======== Given records ========
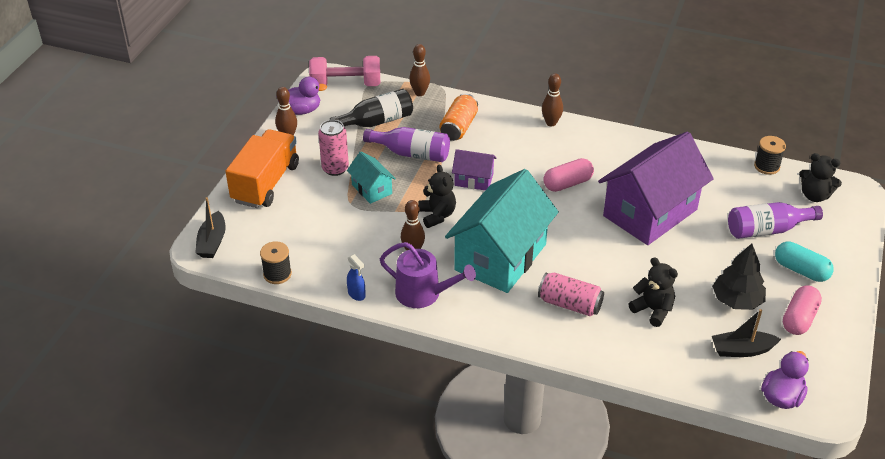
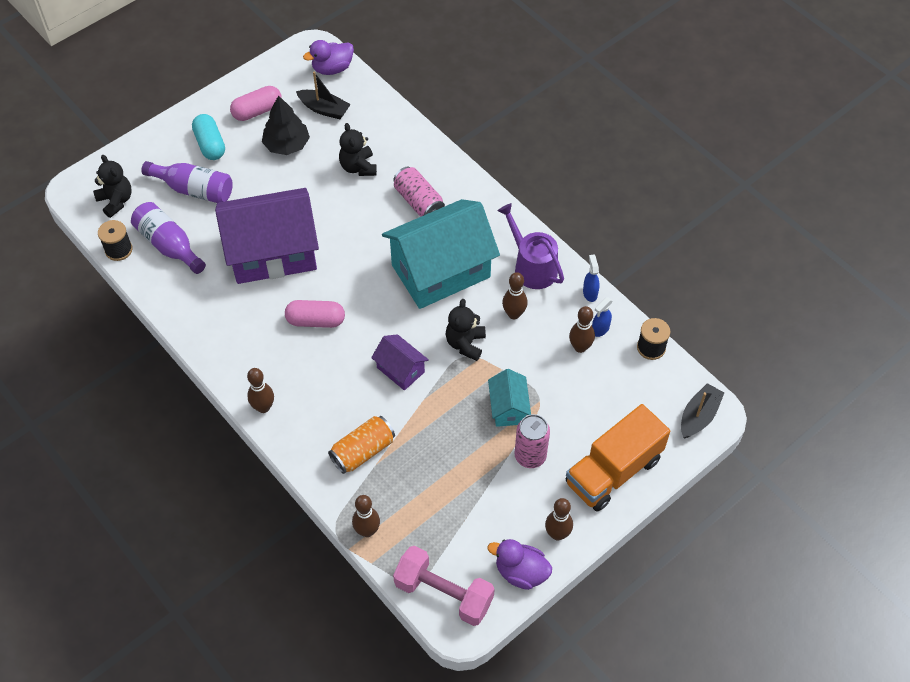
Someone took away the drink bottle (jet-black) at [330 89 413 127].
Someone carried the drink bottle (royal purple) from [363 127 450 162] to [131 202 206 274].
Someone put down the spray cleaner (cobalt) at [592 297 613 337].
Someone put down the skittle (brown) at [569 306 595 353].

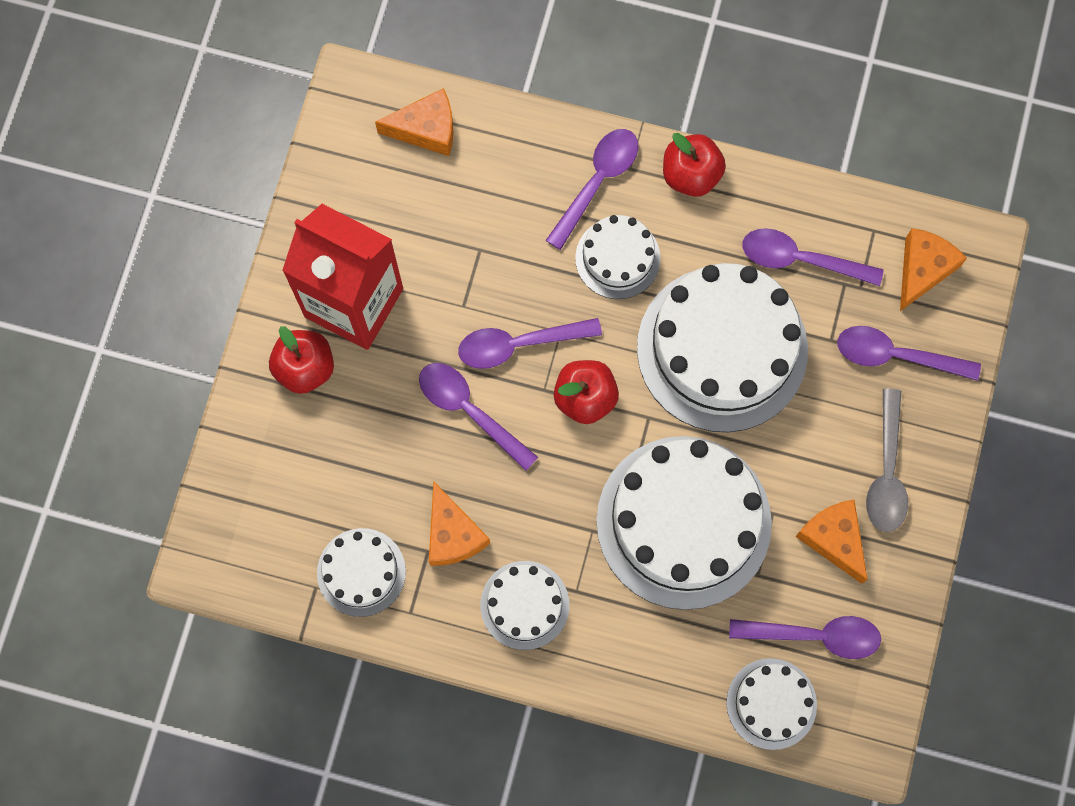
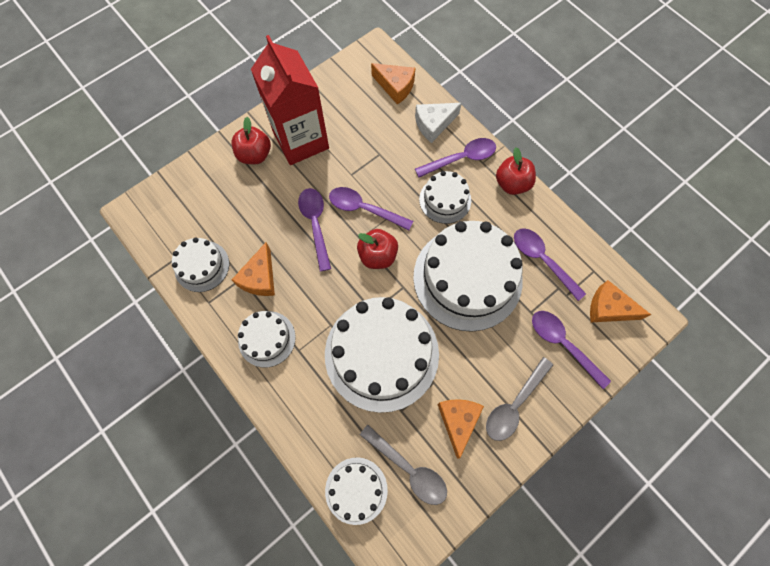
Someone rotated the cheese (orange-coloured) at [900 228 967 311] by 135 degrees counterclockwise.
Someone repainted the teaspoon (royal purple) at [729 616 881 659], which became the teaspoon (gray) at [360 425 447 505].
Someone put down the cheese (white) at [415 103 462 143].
========
======== Given records ========
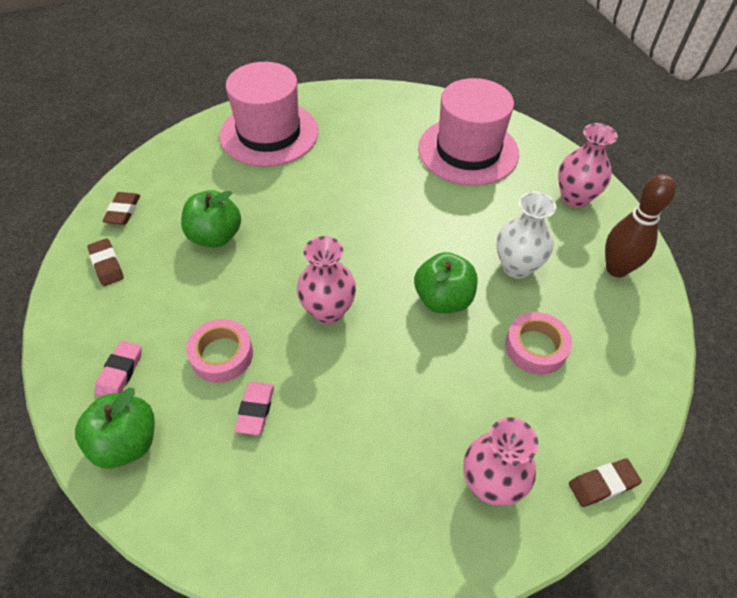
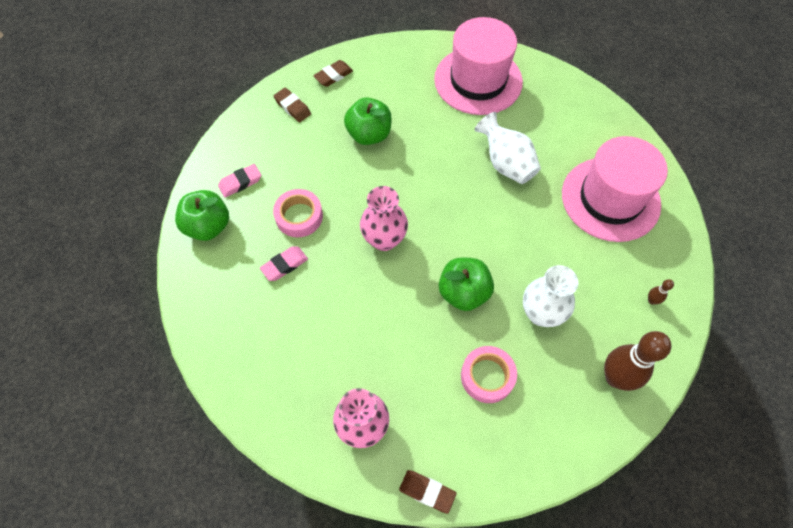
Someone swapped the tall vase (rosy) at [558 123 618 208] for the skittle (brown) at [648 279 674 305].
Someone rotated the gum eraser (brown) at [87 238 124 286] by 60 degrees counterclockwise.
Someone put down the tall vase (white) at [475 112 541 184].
========
Once you have identified the lines above that contain "bottle", copy each of them.

- _Task solution_
Someone took away the drink bottle (jet-black) at [330 89 413 127].
Someone carried the drink bottle (royal purple) from [363 127 450 162] to [131 202 206 274].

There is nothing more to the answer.